___ Provided entries ___

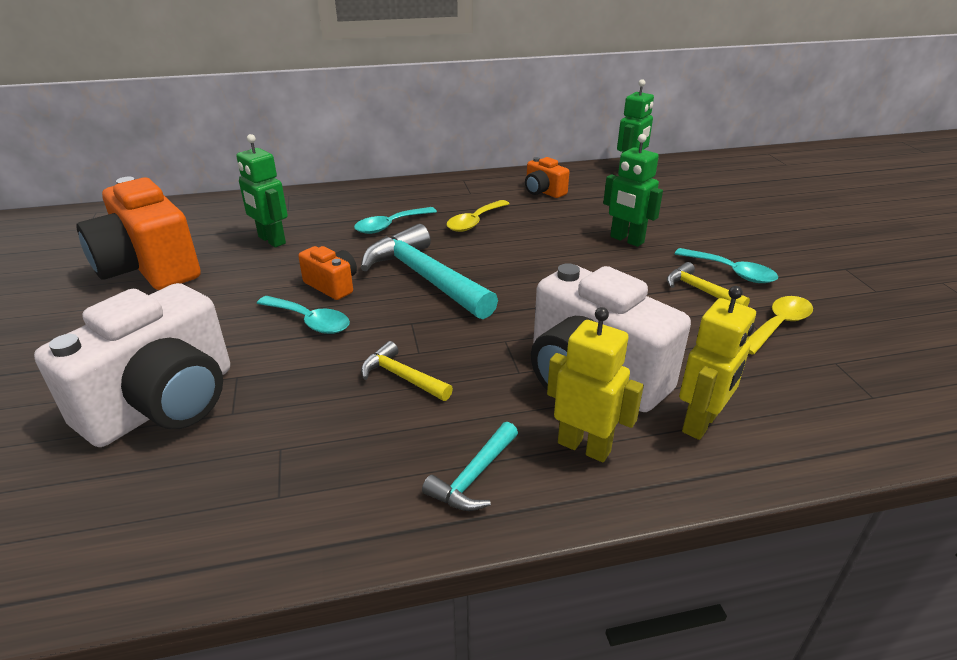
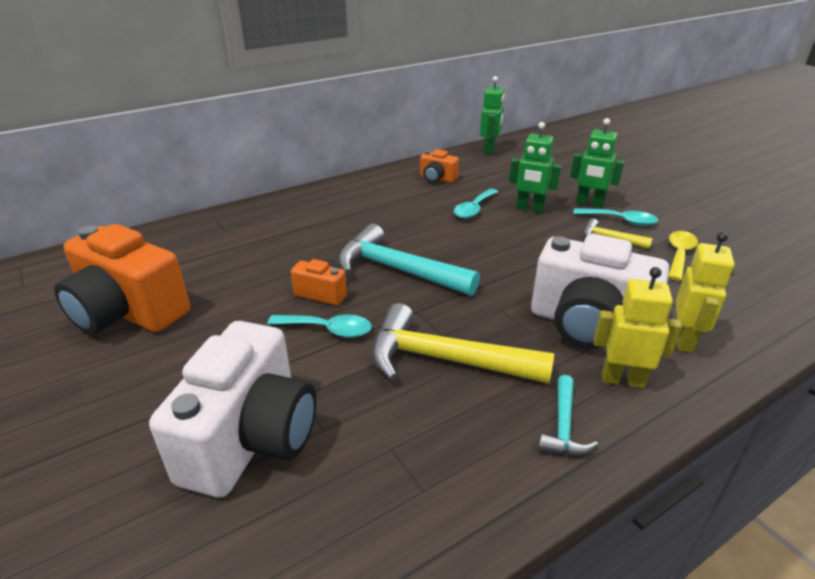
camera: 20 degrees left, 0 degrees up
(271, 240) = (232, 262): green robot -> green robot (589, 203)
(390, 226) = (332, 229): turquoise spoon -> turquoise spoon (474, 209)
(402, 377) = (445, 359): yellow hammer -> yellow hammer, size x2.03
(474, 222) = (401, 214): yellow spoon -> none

___
___ Provided entries ___

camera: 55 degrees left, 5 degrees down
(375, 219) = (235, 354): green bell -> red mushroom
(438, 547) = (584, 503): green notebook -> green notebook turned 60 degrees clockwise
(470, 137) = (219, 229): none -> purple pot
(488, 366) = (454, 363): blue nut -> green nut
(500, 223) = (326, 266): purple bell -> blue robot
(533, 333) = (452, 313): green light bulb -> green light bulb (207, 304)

___
___ Provided entries ___

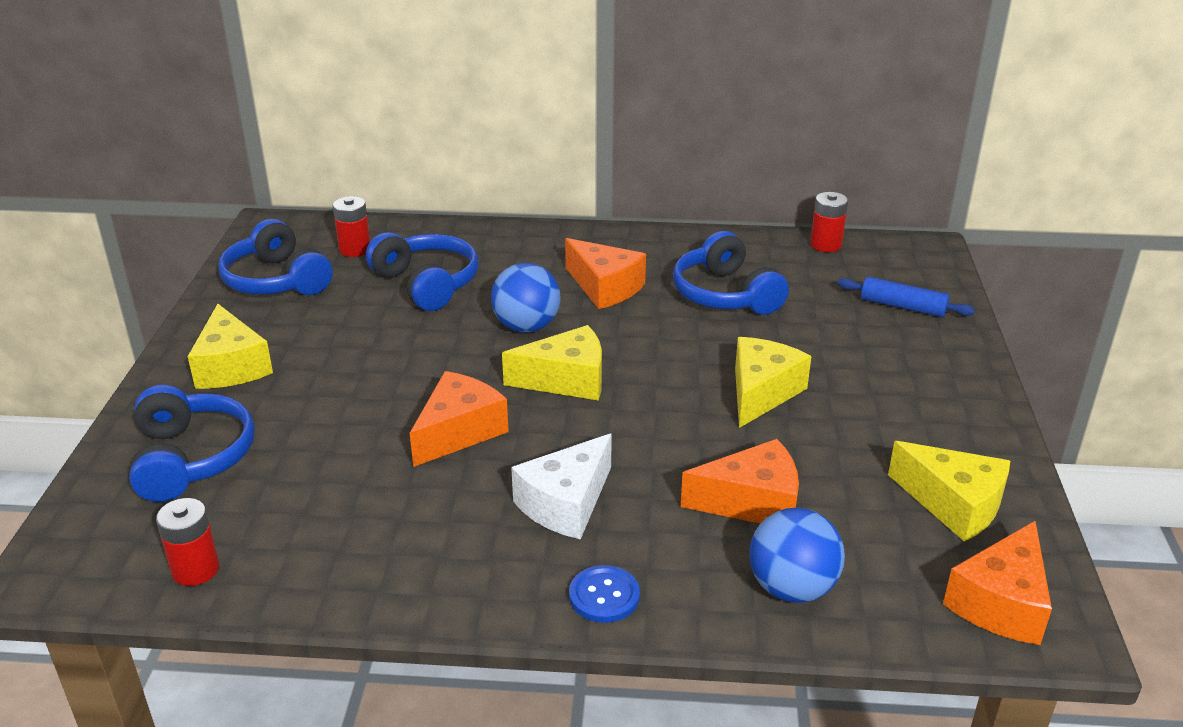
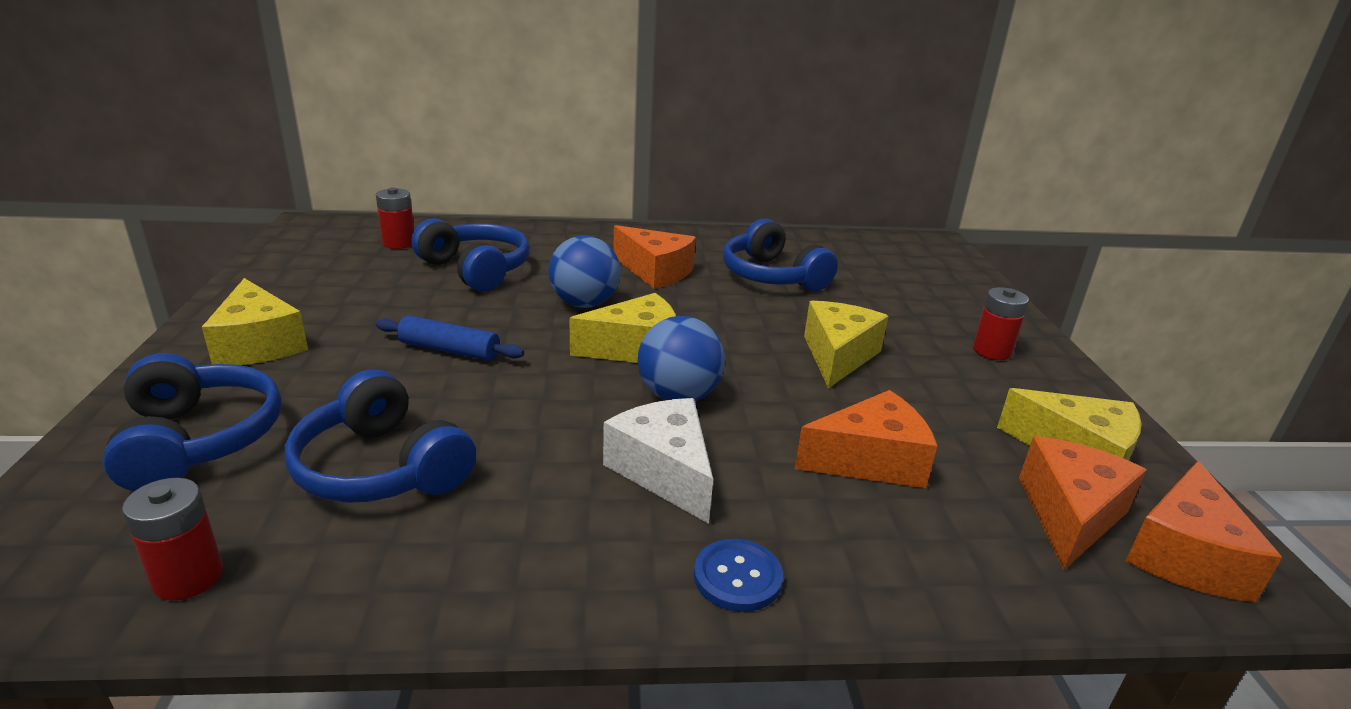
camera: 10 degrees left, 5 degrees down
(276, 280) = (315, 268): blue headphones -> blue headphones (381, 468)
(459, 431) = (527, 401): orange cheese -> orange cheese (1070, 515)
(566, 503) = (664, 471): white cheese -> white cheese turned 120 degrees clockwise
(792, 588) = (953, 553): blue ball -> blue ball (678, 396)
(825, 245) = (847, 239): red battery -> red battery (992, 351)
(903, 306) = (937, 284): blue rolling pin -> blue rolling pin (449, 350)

___

## Exercise prompt
Pick out the lines above that hold the string "yellow" and show them.

## Response to this exercise
(402, 377) = (445, 359): yellow hammer -> yellow hammer, size x2.03
(474, 222) = (401, 214): yellow spoon -> none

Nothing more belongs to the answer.